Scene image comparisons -
+++++

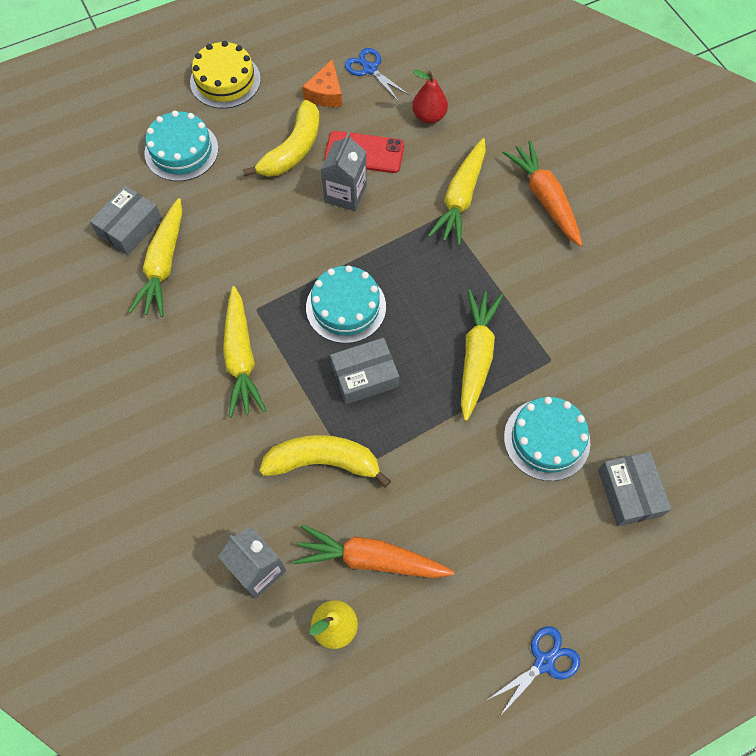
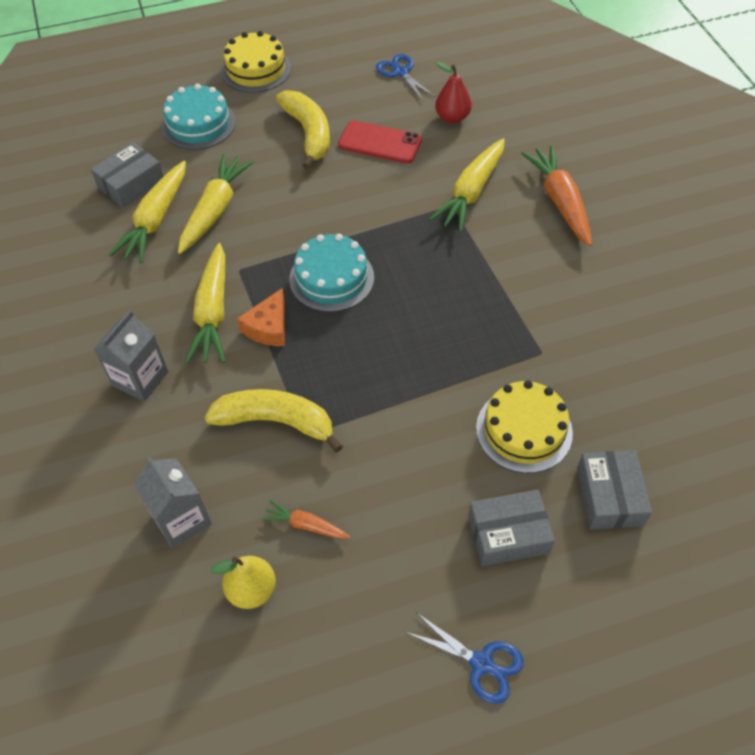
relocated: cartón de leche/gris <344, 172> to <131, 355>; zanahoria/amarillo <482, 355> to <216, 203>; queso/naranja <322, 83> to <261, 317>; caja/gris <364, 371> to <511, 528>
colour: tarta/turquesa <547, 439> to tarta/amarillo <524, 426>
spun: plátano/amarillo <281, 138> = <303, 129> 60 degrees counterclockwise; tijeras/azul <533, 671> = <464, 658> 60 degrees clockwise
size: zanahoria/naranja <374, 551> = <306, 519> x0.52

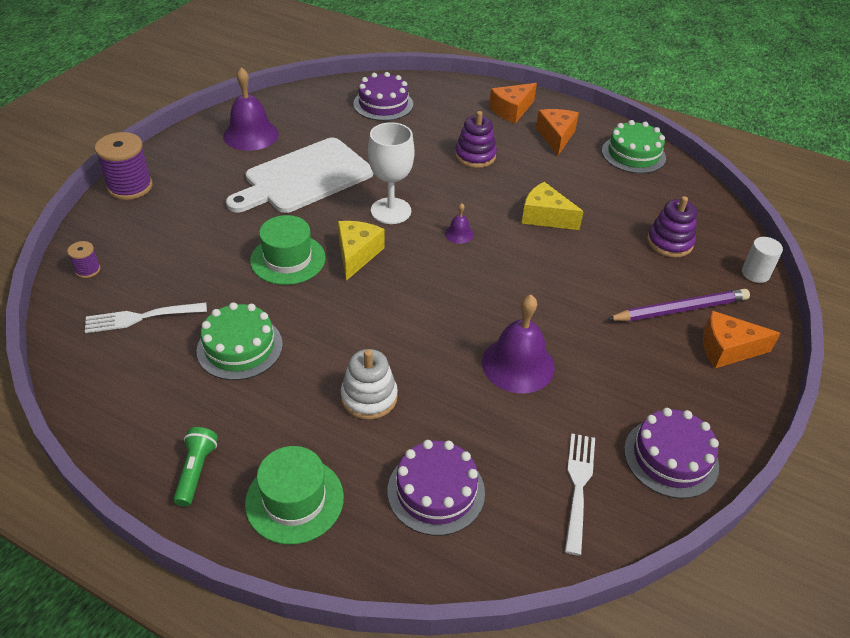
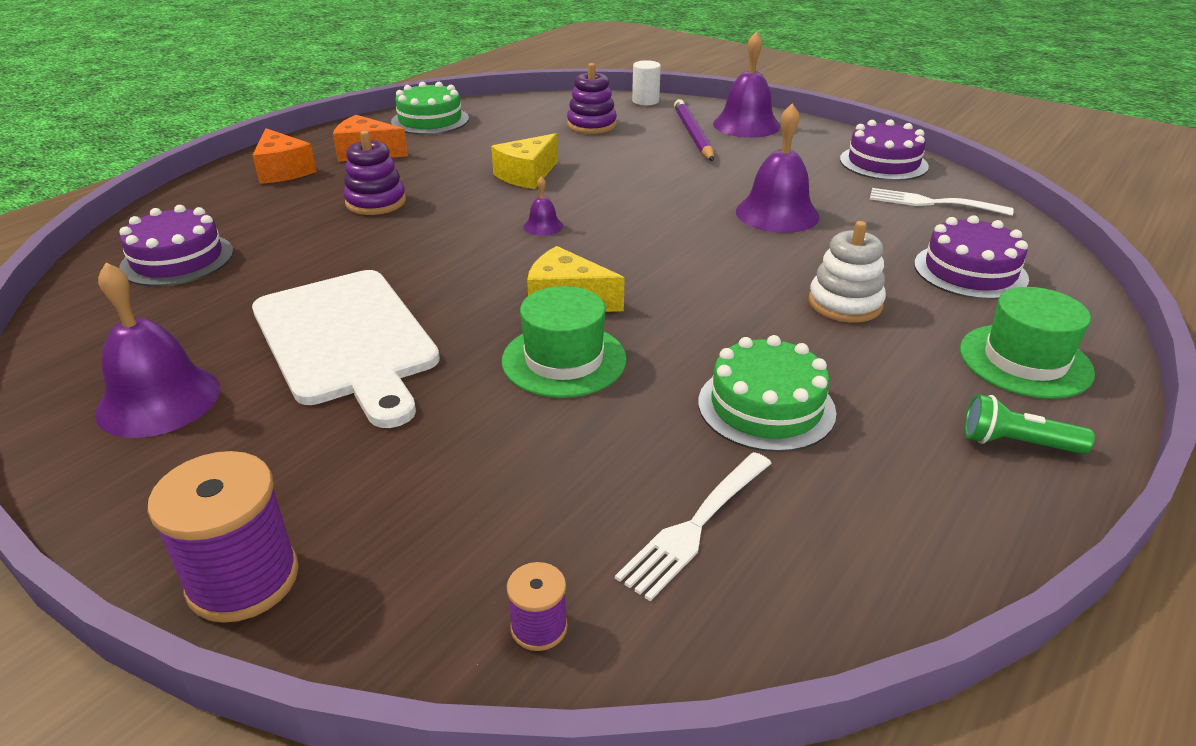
missing: copa/blanco <391, 173>
exchanged: queso/naranja <742, 339> to campana/morado <746, 84>
spun: tenedor/blanco <146, 318> = <693, 526> 45 degrees clockwise

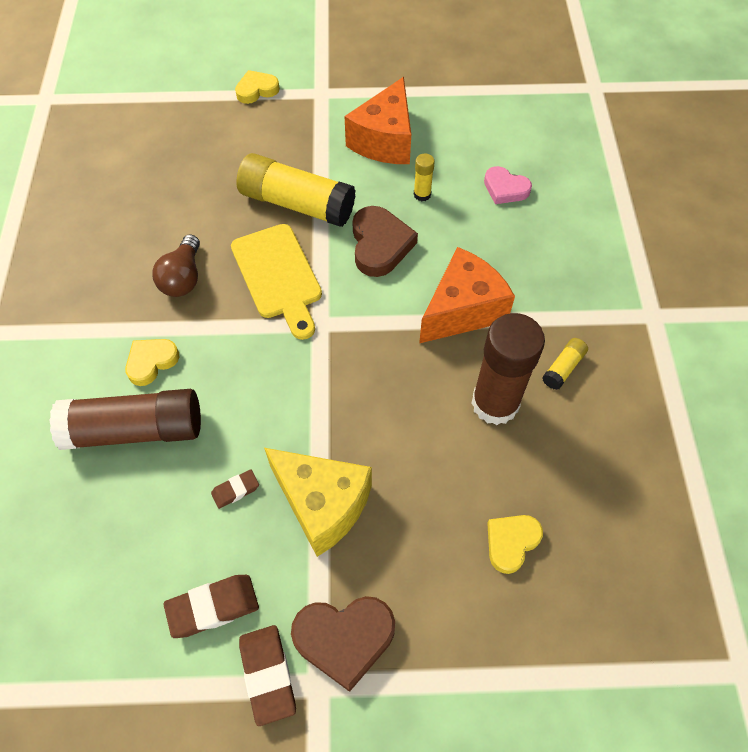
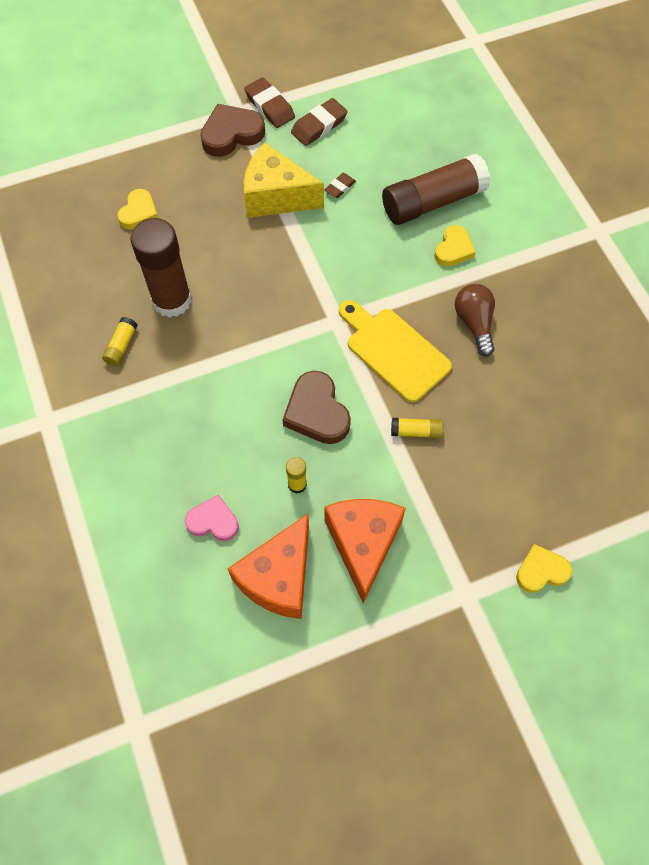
relocated: queso/naranja <467, 295> to <268, 566>
spun: corazón/amarillo <257, 87> = <544, 568> 150 degrees counterclockwise
size: barra de pegamento/amarillo <296, 190> = <417, 428> x0.43

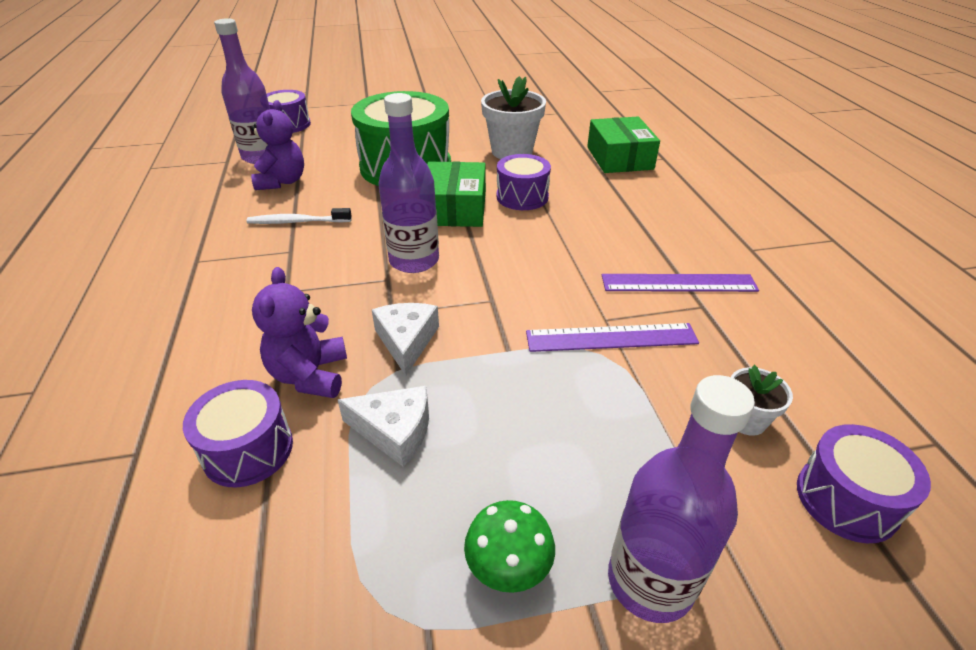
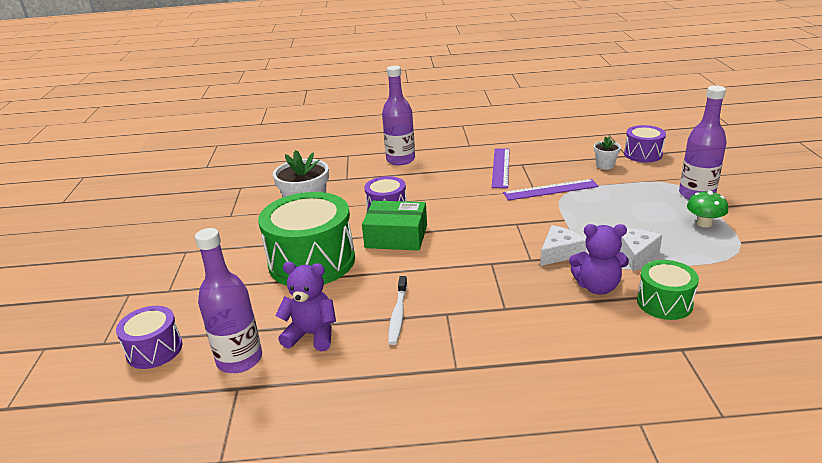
missing: caja/verde <623, 145>
relocated: botella/morado <408, 183> to <398, 115>
colour: tambor/morado <238, 434> to tambor/verde <668, 290>
spun: regla/morado <612, 337> = <551, 190> 75 degrees clockwise; queso/blanco <405, 339> = <563, 245> 135 degrees clockwise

+++++

Task prompt - Copy every entry above exactly as it stands, but leave the pictures out.

Written reply -
relocated: cartón de leche/gris <344, 172> to <131, 355>; zanahoria/amarillo <482, 355> to <216, 203>; queso/naranja <322, 83> to <261, 317>; caja/gris <364, 371> to <511, 528>
colour: tarta/turquesa <547, 439> to tarta/amarillo <524, 426>
spun: plátano/amarillo <281, 138> = <303, 129> 60 degrees counterclockwise; tijeras/azul <533, 671> = <464, 658> 60 degrees clockwise
size: zanahoria/naranja <374, 551> = <306, 519> x0.52

missing: copa/blanco <391, 173>
exchanged: queso/naranja <742, 339> to campana/morado <746, 84>
spun: tenedor/blanco <146, 318> = <693, 526> 45 degrees clockwise

relocated: queso/naranja <467, 295> to <268, 566>
spun: corazón/amarillo <257, 87> = <544, 568> 150 degrees counterclockwise
size: barra de pegamento/amarillo <296, 190> = <417, 428> x0.43

missing: caja/verde <623, 145>
relocated: botella/morado <408, 183> to <398, 115>
colour: tambor/morado <238, 434> to tambor/verde <668, 290>
spun: regla/morado <612, 337> = <551, 190> 75 degrees clockwise; queso/blanco <405, 339> = <563, 245> 135 degrees clockwise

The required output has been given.